Task data:
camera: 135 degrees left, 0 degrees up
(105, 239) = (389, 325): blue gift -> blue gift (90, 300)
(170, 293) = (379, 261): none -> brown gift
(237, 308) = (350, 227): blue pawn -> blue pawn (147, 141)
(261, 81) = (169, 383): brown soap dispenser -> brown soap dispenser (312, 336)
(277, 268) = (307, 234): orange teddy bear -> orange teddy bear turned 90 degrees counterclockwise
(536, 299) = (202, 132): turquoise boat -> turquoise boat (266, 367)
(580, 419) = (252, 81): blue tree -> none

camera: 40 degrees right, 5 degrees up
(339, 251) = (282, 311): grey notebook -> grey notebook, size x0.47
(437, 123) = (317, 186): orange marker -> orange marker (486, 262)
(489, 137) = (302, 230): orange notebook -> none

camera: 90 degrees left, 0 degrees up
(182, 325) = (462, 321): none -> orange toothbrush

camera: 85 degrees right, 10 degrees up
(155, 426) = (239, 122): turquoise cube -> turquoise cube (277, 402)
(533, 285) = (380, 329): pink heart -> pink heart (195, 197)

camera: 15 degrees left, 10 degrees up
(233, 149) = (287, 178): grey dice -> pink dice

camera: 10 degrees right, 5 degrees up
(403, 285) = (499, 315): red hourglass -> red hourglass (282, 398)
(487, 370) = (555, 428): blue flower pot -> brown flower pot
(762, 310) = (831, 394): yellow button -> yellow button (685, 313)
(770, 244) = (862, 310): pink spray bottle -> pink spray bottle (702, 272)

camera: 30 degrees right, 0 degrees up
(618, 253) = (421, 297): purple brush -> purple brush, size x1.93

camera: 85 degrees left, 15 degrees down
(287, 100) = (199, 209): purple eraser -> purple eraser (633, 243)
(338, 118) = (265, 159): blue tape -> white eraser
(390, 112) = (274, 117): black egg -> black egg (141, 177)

Instructions to follow:
Keep every word as given and return the full listing.

Exercise result:
camera: 135 degrees left, 0 degrees up
(105, 239) = (389, 325): blue gift -> blue gift (90, 300)
(170, 293) = (379, 261): none -> brown gift
(237, 308) = (350, 227): blue pawn -> blue pawn (147, 141)
(261, 81) = (169, 383): brown soap dispenser -> brown soap dispenser (312, 336)
(277, 268) = (307, 234): orange teddy bear -> orange teddy bear turned 90 degrees counterclockwise
(536, 299) = (202, 132): turquoise boat -> turquoise boat (266, 367)
(580, 419) = (252, 81): blue tree -> none

camera: 40 degrees right, 5 degrees up
(339, 251) = (282, 311): grey notebook -> grey notebook, size x0.47
(437, 123) = (317, 186): orange marker -> orange marker (486, 262)
(489, 137) = (302, 230): orange notebook -> none

camera: 90 degrees left, 0 degrees up
(182, 325) = (462, 321): none -> orange toothbrush

camera: 85 degrees right, 10 degrees up
(155, 426) = (239, 122): turquoise cube -> turquoise cube (277, 402)
(533, 285) = (380, 329): pink heart -> pink heart (195, 197)

camera: 15 degrees left, 10 degrees up
(233, 149) = (287, 178): grey dice -> pink dice

camera: 10 degrees right, 5 degrees up
(403, 285) = (499, 315): red hourglass -> red hourglass (282, 398)
(487, 370) = (555, 428): blue flower pot -> brown flower pot
(762, 310) = (831, 394): yellow button -> yellow button (685, 313)
(770, 244) = (862, 310): pink spray bottle -> pink spray bottle (702, 272)

camera: 30 degrees right, 0 degrees up
(618, 253) = (421, 297): purple brush -> purple brush, size x1.93

camera: 85 degrees left, 15 degrees down
(287, 100) = (199, 209): purple eraser -> purple eraser (633, 243)
(338, 118) = (265, 159): blue tape -> white eraser
(390, 112) = (274, 117): black egg -> black egg (141, 177)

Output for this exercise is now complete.